Start DATA IN THIS EXERCISE
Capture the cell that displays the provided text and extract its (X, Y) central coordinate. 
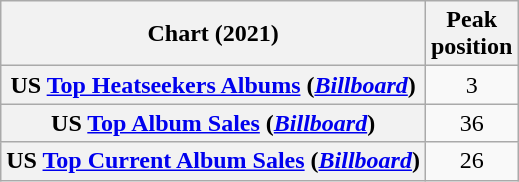
US Top Album Sales (Billboard) (214, 123)
36 (471, 123)
US Top Current Album Sales (Billboard) (214, 161)
3 (471, 85)
Peakposition (471, 34)
Chart (2021) (214, 34)
26 (471, 161)
US Top Heatseekers Albums (Billboard) (214, 85)
For the text-containing cell, return its midpoint in [x, y] coordinate format. 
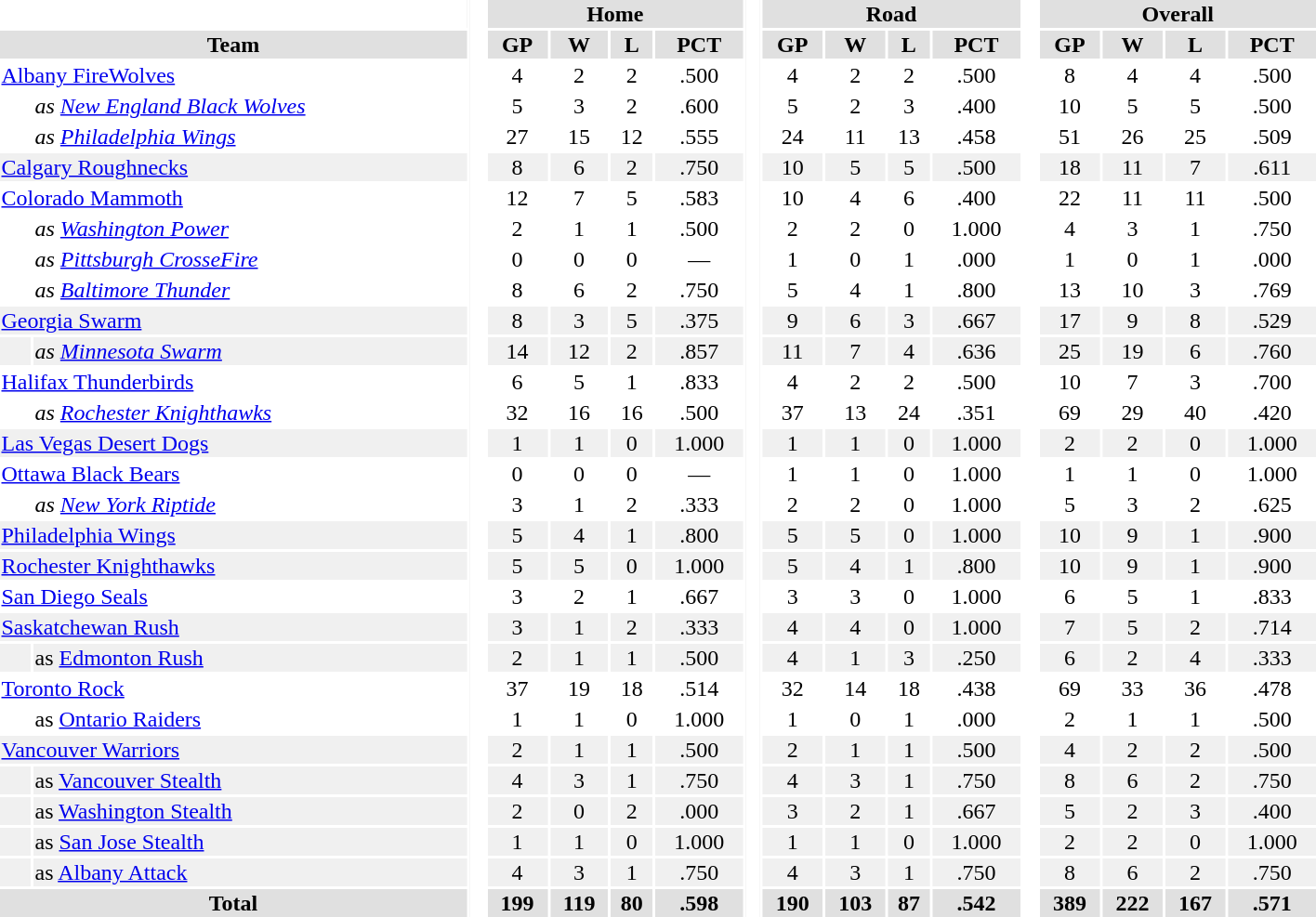
Road [890, 14]
.583 [699, 198]
as Pittsburgh CrosseFire [250, 259]
Home [615, 14]
as New York Riptide [250, 505]
40 [1195, 413]
Team [233, 45]
87 [909, 903]
as Vancouver Stealth [250, 781]
Overall [1178, 14]
as Edmonton Rush [250, 658]
Philadelphia Wings [233, 535]
.611 [1271, 167]
.351 [976, 413]
.529 [1271, 321]
Albany FireWolves [233, 75]
San Diego Seals [233, 597]
29 [1132, 413]
33 [1132, 689]
.438 [976, 689]
as Baltimore Thunder [250, 290]
.514 [699, 689]
22 [1071, 198]
.420 [1271, 413]
51 [1071, 137]
as Washington Power [250, 229]
199 [517, 903]
190 [792, 903]
as San Jose Stealth [250, 842]
26 [1132, 137]
Calgary Roughnecks [233, 167]
36 [1195, 689]
Georgia Swarm [233, 321]
389 [1071, 903]
Las Vegas Desert Dogs [233, 443]
.760 [1271, 351]
.509 [1271, 137]
27 [517, 137]
Vancouver Warriors [233, 750]
Total [233, 903]
.542 [976, 903]
Rochester Knighthawks [233, 566]
.478 [1271, 689]
as New England Black Wolves [258, 106]
.636 [976, 351]
.458 [976, 137]
.250 [976, 658]
Ottawa Black Bears [233, 474]
.600 [699, 106]
.769 [1271, 290]
.625 [1271, 505]
80 [632, 903]
as Minnesota Swarm [250, 351]
.375 [699, 321]
167 [1195, 903]
Toronto Rock [233, 689]
Halifax Thunderbirds [233, 382]
as Rochester Knighthawks [250, 413]
.571 [1271, 903]
.714 [1271, 627]
as Albany Attack [250, 873]
Colorado Mammoth [233, 198]
15 [579, 137]
.598 [699, 903]
Saskatchewan Rush [233, 627]
103 [855, 903]
.857 [699, 351]
.555 [699, 137]
.700 [1271, 382]
as Philadelphia Wings [250, 137]
as Ontario Raiders [250, 719]
119 [579, 903]
222 [1132, 903]
as Washington Stealth [250, 811]
17 [1071, 321]
Return the (X, Y) coordinate for the center point of the cell that contains the specified text.  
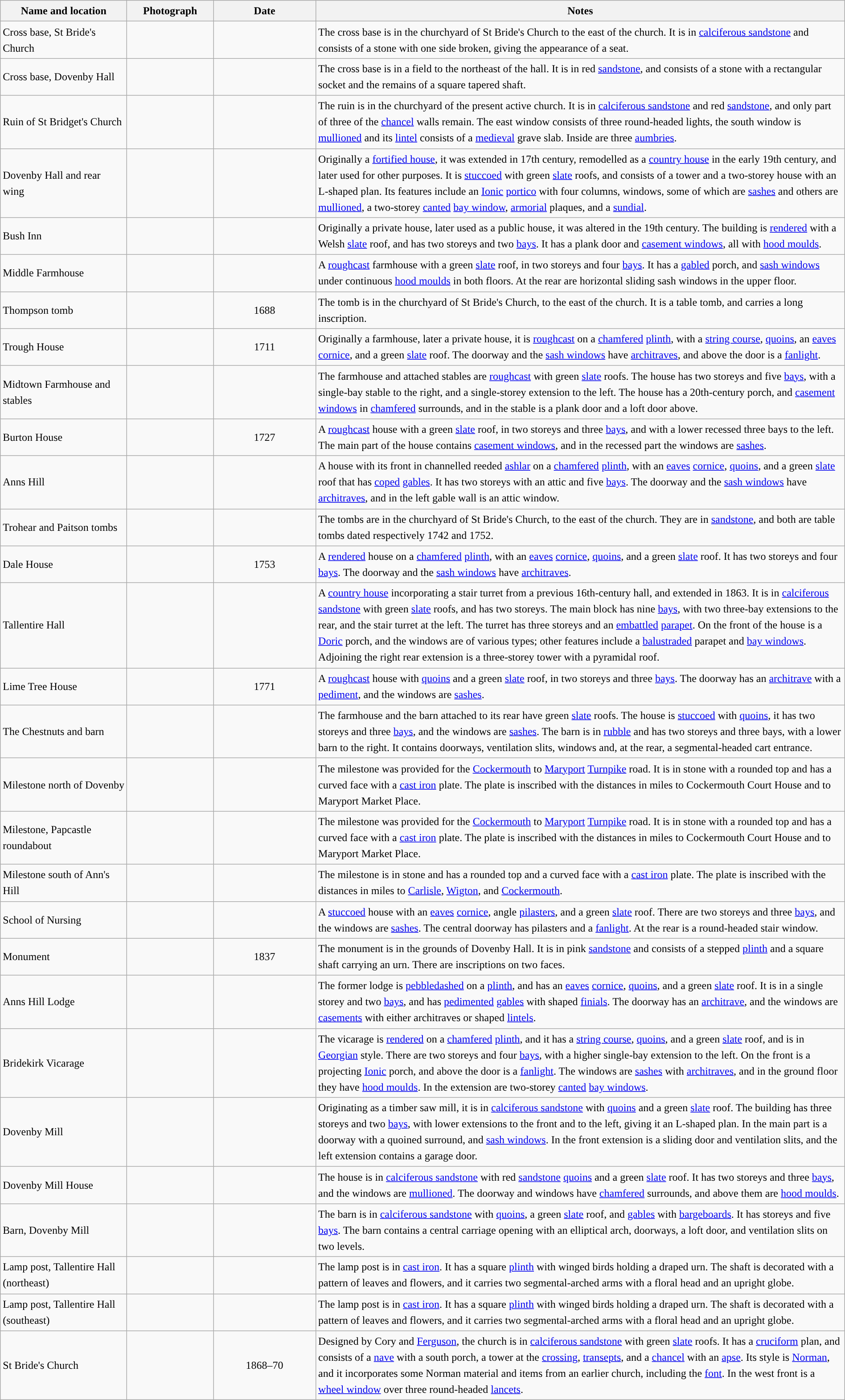
Trohear and Paitson tombs (64, 528)
Photograph (170, 11)
1753 (265, 564)
Date (265, 11)
1771 (265, 686)
1837 (265, 956)
Milestone, Papcastle roundabout (64, 838)
Milestone south of Ann's Hill (64, 882)
The tomb is in the churchyard of St Bride's Church, to the east of the church. It is a table tomb, and carries a long inscription. (580, 310)
Dovenby Mill House (64, 1185)
Middle Farmhouse (64, 273)
Trough House (64, 347)
Lime Tree House (64, 686)
Bridekirk Vicarage (64, 1062)
Ruin of St Bridget's Church (64, 122)
1688 (265, 310)
Dale House (64, 564)
Dovenby Mill (64, 1132)
The Chestnuts and barn (64, 732)
Milestone north of Dovenby (64, 784)
Barn, Dovenby Mill (64, 1230)
Bush Inn (64, 236)
Burton House (64, 437)
Monument (64, 956)
Cross base, St Bride's Church (64, 40)
School of Nursing (64, 920)
Anns Hill Lodge (64, 1002)
St Bride's Church (64, 1366)
Cross base, Dovenby Hall (64, 77)
Thompson tomb (64, 310)
Tallentire Hall (64, 626)
Midtown Farmhouse and stables (64, 392)
1727 (265, 437)
Name and location (64, 11)
1711 (265, 347)
Anns Hill (64, 482)
Lamp post, Tallentire Hall (southeast) (64, 1312)
Notes (580, 11)
Dovenby Hall and rear wing (64, 183)
1868–70 (265, 1366)
Lamp post, Tallentire Hall (northeast) (64, 1275)
Output the [X, Y] coordinate of the center of the cell containing the given text.  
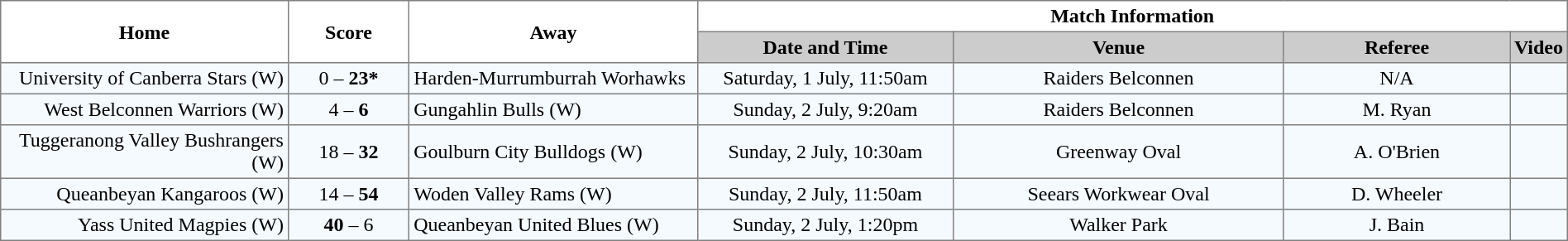
University of Canberra Stars (W) [144, 79]
Away [553, 31]
Sunday, 2 July, 9:20am [825, 109]
4 – 6 [349, 109]
J. Bain [1396, 225]
Sunday, 2 July, 10:30am [825, 151]
Date and Time [825, 47]
Harden-Murrumburrah Worhawks [553, 79]
18 – 32 [349, 151]
0 – 23* [349, 79]
Sunday, 2 July, 11:50am [825, 194]
Referee [1396, 47]
Walker Park [1119, 225]
Match Information [1132, 17]
Video [1539, 47]
Goulburn City Bulldogs (W) [553, 151]
A. O'Brien [1396, 151]
Queanbeyan United Blues (W) [553, 225]
Woden Valley Rams (W) [553, 194]
Yass United Magpies (W) [144, 225]
Queanbeyan Kangaroos (W) [144, 194]
M. Ryan [1396, 109]
D. Wheeler [1396, 194]
Sunday, 2 July, 1:20pm [825, 225]
40 – 6 [349, 225]
Venue [1119, 47]
West Belconnen Warriors (W) [144, 109]
Score [349, 31]
Seears Workwear Oval [1119, 194]
Home [144, 31]
Saturday, 1 July, 11:50am [825, 79]
Tuggeranong Valley Bushrangers (W) [144, 151]
14 – 54 [349, 194]
N/A [1396, 79]
Gungahlin Bulls (W) [553, 109]
Greenway Oval [1119, 151]
From the cell containing the given text, extract its center point as [X, Y] coordinate. 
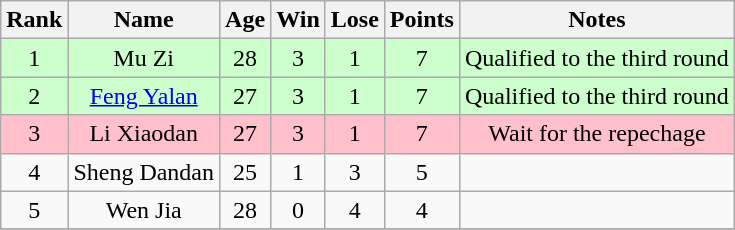
Rank [34, 20]
2 [34, 96]
Notes [596, 20]
Points [422, 20]
Win [298, 20]
Wen Jia [144, 210]
Mu Zi [144, 58]
Wait for the repechage [596, 134]
25 [246, 172]
Li Xiaodan [144, 134]
Lose [354, 20]
0 [298, 210]
Age [246, 20]
Name [144, 20]
Feng Yalan [144, 96]
Sheng Dandan [144, 172]
From the cell containing the given text, extract its center point as [x, y] coordinate. 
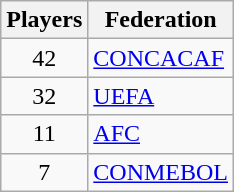
UEFA [161, 96]
Players [44, 20]
42 [44, 58]
11 [44, 134]
CONMEBOL [161, 172]
CONCACAF [161, 58]
Federation [161, 20]
32 [44, 96]
7 [44, 172]
AFC [161, 134]
Extract the (X, Y) coordinate from the center of the cell holding the provided text.  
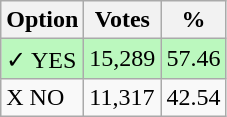
11,317 (122, 97)
X NO (42, 97)
57.46 (194, 59)
42.54 (194, 97)
Votes (122, 20)
✓ YES (42, 59)
15,289 (122, 59)
% (194, 20)
Option (42, 20)
Return (X, Y) of the center of cell containing provided text 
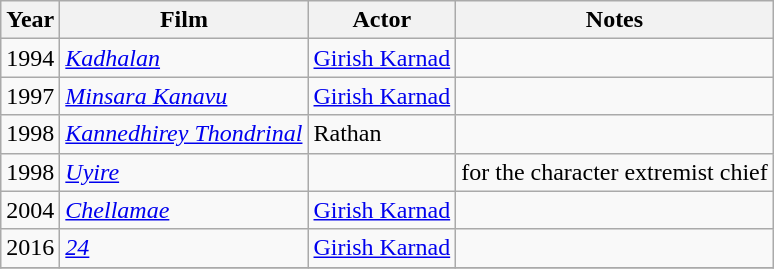
Chellamae (184, 210)
Kannedhirey Thondrinal (184, 134)
Film (184, 20)
Notes (615, 20)
Minsara Kanavu (184, 96)
1997 (30, 96)
for the character extremist chief (615, 172)
2004 (30, 210)
2016 (30, 248)
Actor (382, 20)
Kadhalan (184, 58)
24 (184, 248)
Year (30, 20)
Uyire (184, 172)
1994 (30, 58)
Rathan (382, 134)
Extract the [X, Y] coordinate from the center of the cell holding the provided text.  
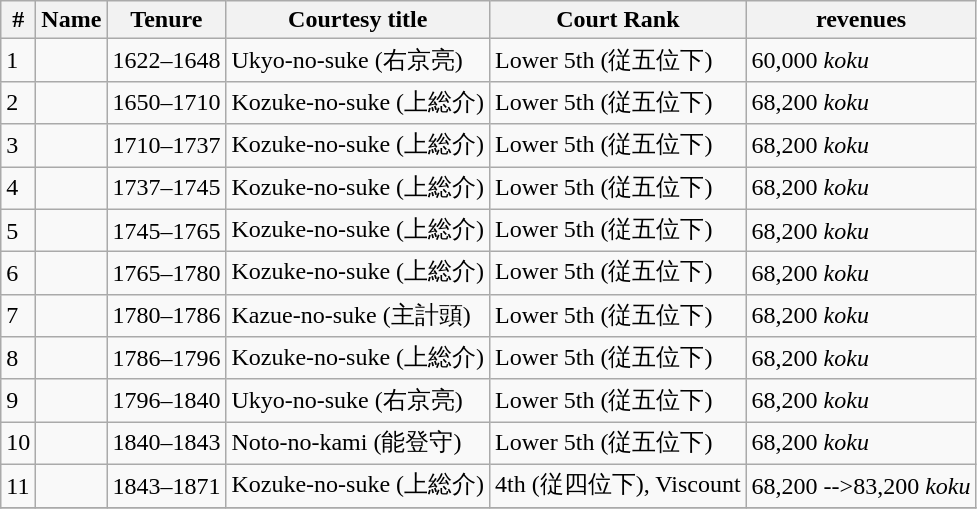
1796–1840 [166, 400]
10 [18, 444]
4th (従四位下), Viscount [618, 486]
6 [18, 274]
1780–1786 [166, 316]
2 [18, 102]
1745–1765 [166, 230]
Tenure [166, 20]
1650–1710 [166, 102]
5 [18, 230]
1710–1737 [166, 146]
68,200 -->83,200 koku [861, 486]
60,000 koku [861, 60]
9 [18, 400]
7 [18, 316]
1843–1871 [166, 486]
Courtesy title [358, 20]
1737–1745 [166, 188]
Noto-no-kami (能登守) [358, 444]
# [18, 20]
4 [18, 188]
1786–1796 [166, 358]
revenues [861, 20]
11 [18, 486]
Court Rank [618, 20]
Name [72, 20]
1765–1780 [166, 274]
Kazue-no-suke (主計頭) [358, 316]
1840–1843 [166, 444]
1622–1648 [166, 60]
3 [18, 146]
8 [18, 358]
1 [18, 60]
Scan for the cell matching the given text and deliver its [X, Y] coordinate at center. 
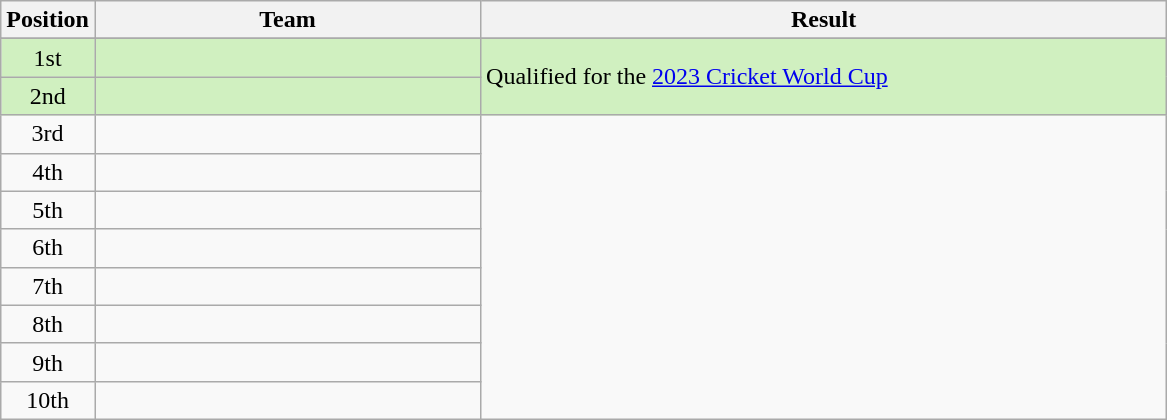
7th [48, 286]
2nd [48, 96]
5th [48, 210]
8th [48, 324]
6th [48, 248]
10th [48, 400]
Qualified for the 2023 Cricket World Cup [824, 77]
Result [824, 20]
9th [48, 362]
Team [287, 20]
1st [48, 58]
Position [48, 20]
3rd [48, 134]
4th [48, 172]
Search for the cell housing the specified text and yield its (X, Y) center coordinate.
End DATA IN THIS EXERCISE
• THE PROBLEM:
Can you return, unchanged, every line from the start of the items through the line that contains "For the text-containing", including both ends and leaving out the pictures?

• RESPONSE:
Capture the cell that displays the provided text and extract its (X, Y) central coordinate. 
US Top Album Sales (Billboard) (214, 123)
36 (471, 123)
US Top Current Album Sales (Billboard) (214, 161)
3 (471, 85)
Peakposition (471, 34)
Chart (2021) (214, 34)
26 (471, 161)
US Top Heatseekers Albums (Billboard) (214, 85)
For the text-containing cell, return its midpoint in [x, y] coordinate format. 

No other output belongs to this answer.